- [RECORDS SUPPLIED]:
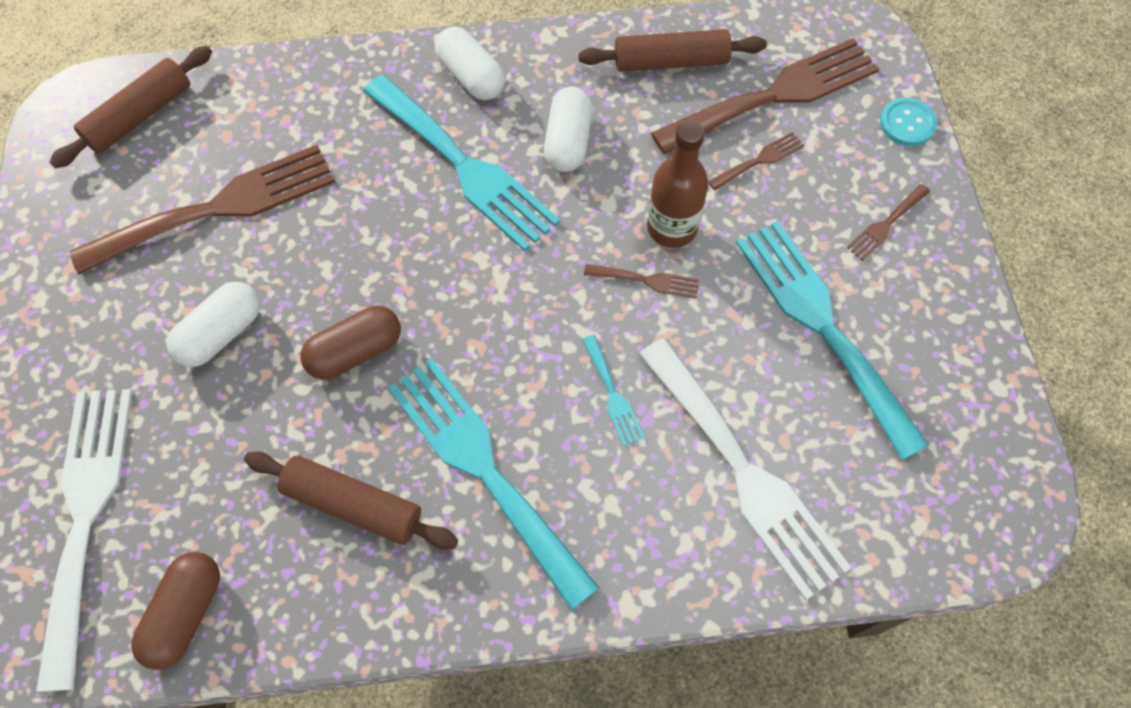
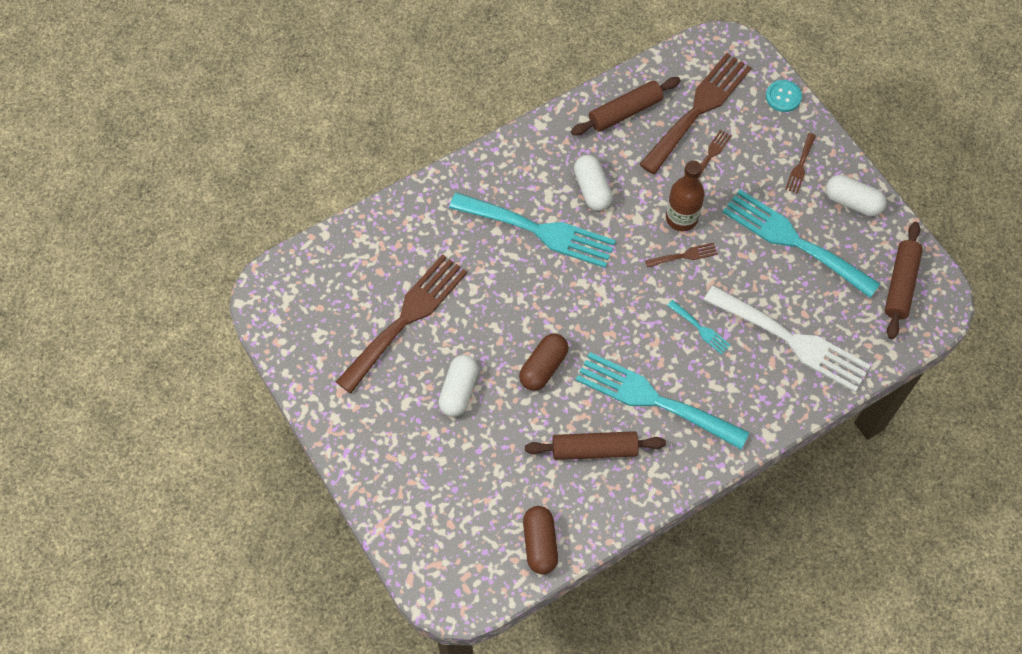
camera: 25 degrees left, 0 degrees up
(86, 515) = (450, 520): white fork -> none
(140, 116) = (316, 281): brown rolling pin -> brown rolling pin (900, 284)
(471, 76) = (509, 171): white capsule -> white capsule (852, 202)

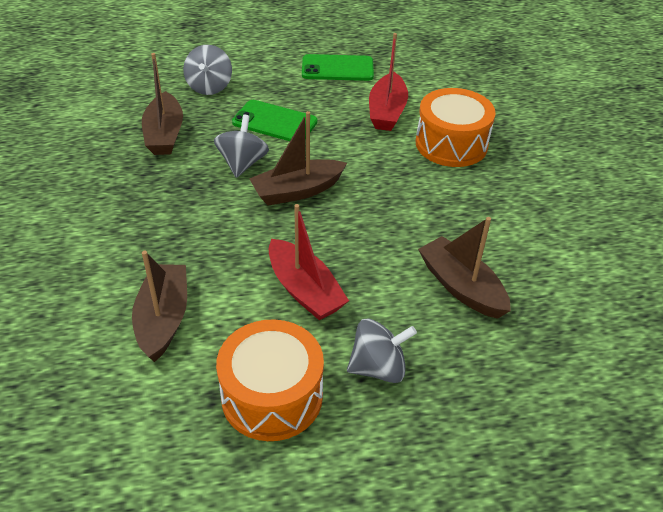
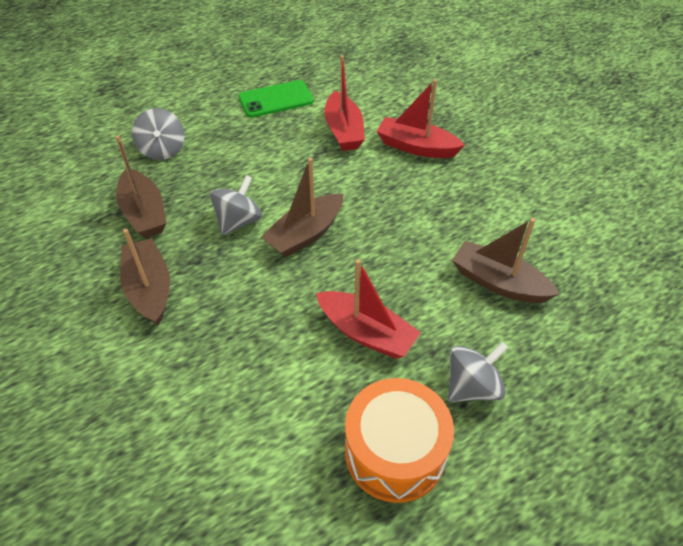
camera: 20 degrees left, 5 degrees up
(163, 319) = (249, 410): brown boat -> brown boat (149, 289)
(242, 163) = (238, 221): grey spinning top -> grey spinning top turned 45 degrees clockwise
(274, 122) = (246, 170): green phone -> none
(451, 144) = (416, 147): orange drum -> red boat

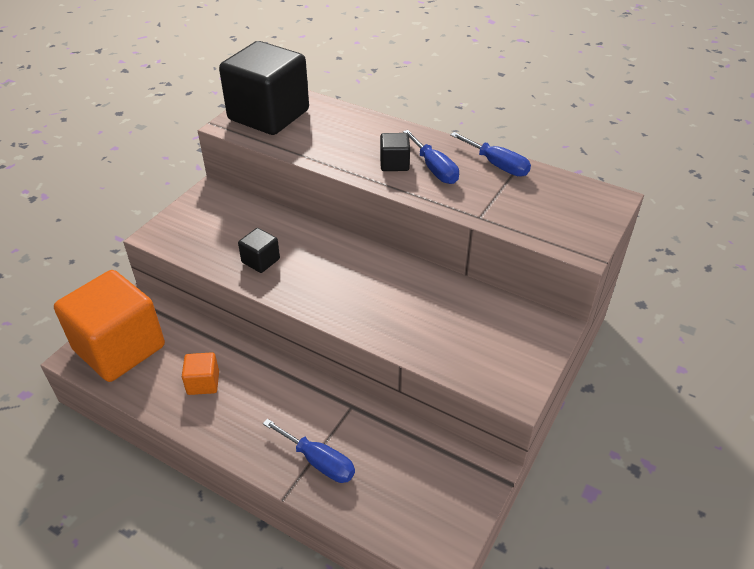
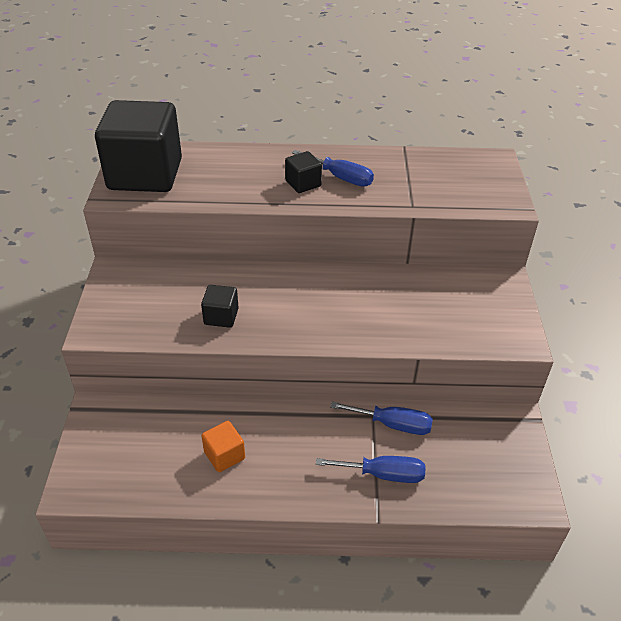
camera: 30 degrees left, 0 degrees up
(119, 348) = (112, 460): orange cube -> none
(497, 165) = (388, 159): blue screwdriver -> blue screwdriver (393, 424)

- [PROBLEM DETAILS]: Apart from the images, every line above needs to be printed again exactly.

- [EXERCISE RESPONSE]:
camera: 25 degrees left, 0 degrees up
(86, 515) = (450, 520): white fork -> none
(140, 116) = (316, 281): brown rolling pin -> brown rolling pin (900, 284)
(471, 76) = (509, 171): white capsule -> white capsule (852, 202)

camera: 20 degrees left, 5 degrees up
(163, 319) = (249, 410): brown boat -> brown boat (149, 289)
(242, 163) = (238, 221): grey spinning top -> grey spinning top turned 45 degrees clockwise
(274, 122) = (246, 170): green phone -> none
(451, 144) = (416, 147): orange drum -> red boat

camera: 30 degrees left, 0 degrees up
(119, 348) = (112, 460): orange cube -> none
(497, 165) = (388, 159): blue screwdriver -> blue screwdriver (393, 424)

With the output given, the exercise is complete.